How many lines in the data below contain the string "stands"? Reply with only the number.
---------- Records provided
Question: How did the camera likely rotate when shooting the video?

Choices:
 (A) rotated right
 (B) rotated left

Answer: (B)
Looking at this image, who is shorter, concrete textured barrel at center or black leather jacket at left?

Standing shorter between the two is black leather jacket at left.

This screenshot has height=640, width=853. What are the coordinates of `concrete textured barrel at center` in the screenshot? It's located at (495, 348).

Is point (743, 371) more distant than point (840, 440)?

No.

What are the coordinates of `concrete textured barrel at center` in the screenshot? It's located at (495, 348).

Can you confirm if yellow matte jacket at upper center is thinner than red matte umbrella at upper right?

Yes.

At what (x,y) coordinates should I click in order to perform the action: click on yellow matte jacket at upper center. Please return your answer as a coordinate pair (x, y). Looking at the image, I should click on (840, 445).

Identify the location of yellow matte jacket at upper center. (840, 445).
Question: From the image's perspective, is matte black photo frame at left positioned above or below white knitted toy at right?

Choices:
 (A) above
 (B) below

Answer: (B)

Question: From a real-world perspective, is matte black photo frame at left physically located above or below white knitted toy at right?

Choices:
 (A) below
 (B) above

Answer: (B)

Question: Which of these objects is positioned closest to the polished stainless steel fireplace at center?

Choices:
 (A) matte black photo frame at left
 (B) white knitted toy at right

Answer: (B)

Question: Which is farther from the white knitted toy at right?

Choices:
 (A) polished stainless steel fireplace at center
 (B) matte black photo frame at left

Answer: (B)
--------------------
---------- Records provided
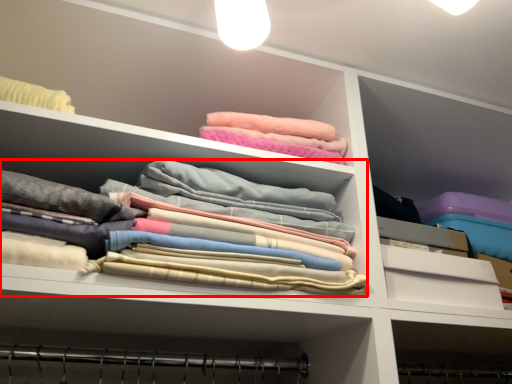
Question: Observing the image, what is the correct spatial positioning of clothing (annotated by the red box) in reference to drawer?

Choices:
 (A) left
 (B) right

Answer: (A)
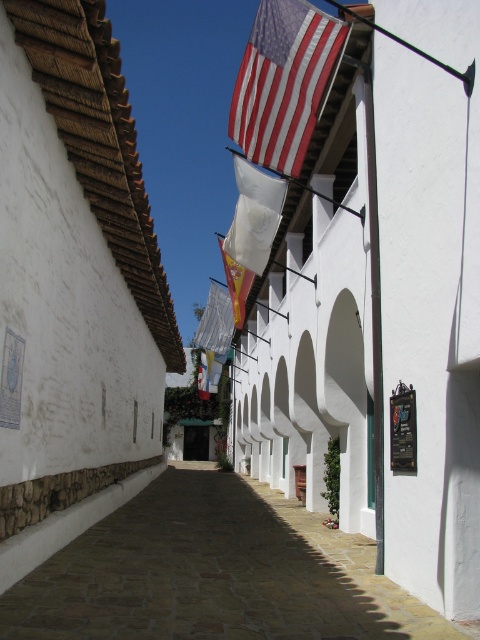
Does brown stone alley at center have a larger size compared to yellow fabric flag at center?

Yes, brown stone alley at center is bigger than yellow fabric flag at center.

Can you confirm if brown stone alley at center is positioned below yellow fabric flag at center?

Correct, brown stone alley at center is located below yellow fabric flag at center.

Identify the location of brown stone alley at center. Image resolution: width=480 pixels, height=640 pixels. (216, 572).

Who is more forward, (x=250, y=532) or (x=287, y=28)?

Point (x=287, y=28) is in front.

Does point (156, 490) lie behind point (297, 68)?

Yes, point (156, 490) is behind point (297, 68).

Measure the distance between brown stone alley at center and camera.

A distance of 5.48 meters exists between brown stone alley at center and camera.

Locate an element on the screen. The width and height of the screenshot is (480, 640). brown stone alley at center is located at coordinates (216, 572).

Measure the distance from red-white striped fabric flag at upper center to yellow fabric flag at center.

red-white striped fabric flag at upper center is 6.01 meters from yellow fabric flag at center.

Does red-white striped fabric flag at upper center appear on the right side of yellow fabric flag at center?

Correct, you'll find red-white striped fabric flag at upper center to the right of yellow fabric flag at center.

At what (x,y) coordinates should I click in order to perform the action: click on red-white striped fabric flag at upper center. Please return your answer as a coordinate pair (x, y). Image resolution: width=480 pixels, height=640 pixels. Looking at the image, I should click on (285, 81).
--------------------
---------- Records provided
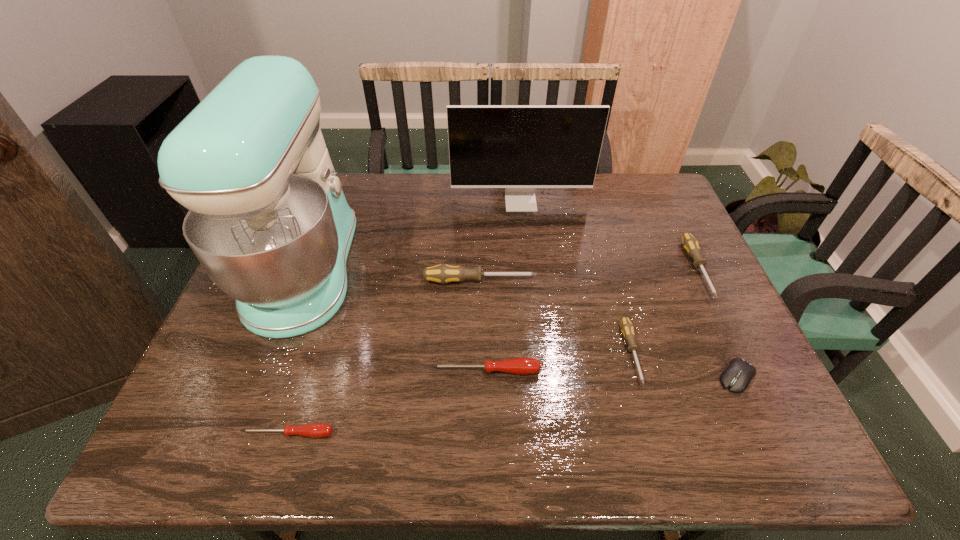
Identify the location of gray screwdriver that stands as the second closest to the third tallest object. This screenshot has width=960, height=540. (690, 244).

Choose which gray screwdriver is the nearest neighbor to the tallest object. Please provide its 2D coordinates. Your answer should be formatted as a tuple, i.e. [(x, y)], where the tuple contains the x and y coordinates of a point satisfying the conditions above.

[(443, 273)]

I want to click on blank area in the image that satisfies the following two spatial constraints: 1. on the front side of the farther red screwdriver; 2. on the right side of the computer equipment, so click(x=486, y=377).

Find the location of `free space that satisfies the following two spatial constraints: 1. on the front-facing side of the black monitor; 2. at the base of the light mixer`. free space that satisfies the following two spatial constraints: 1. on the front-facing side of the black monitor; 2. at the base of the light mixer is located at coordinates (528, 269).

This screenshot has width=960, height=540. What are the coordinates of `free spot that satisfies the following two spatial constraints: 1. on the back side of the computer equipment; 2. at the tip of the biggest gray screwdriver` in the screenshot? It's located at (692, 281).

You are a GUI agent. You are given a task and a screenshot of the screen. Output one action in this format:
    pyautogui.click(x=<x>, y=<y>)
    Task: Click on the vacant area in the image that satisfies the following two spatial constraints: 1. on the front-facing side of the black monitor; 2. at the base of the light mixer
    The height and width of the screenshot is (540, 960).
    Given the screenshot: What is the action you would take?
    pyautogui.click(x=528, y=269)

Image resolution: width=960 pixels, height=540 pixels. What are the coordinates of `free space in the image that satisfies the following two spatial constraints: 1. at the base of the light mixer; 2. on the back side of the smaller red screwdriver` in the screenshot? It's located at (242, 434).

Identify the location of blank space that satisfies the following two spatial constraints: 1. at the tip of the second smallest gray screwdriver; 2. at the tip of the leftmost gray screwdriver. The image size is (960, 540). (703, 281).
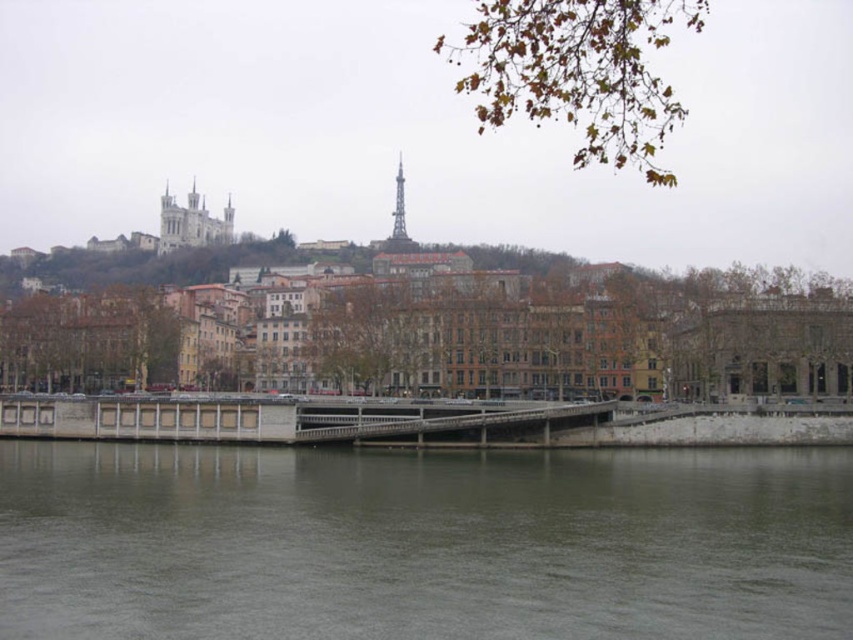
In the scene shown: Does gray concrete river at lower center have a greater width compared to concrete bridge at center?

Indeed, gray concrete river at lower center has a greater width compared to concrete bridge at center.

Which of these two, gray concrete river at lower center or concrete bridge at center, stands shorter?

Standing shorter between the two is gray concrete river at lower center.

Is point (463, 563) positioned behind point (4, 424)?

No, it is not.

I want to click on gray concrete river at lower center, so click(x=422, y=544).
--------------------
§ Exercise solution
2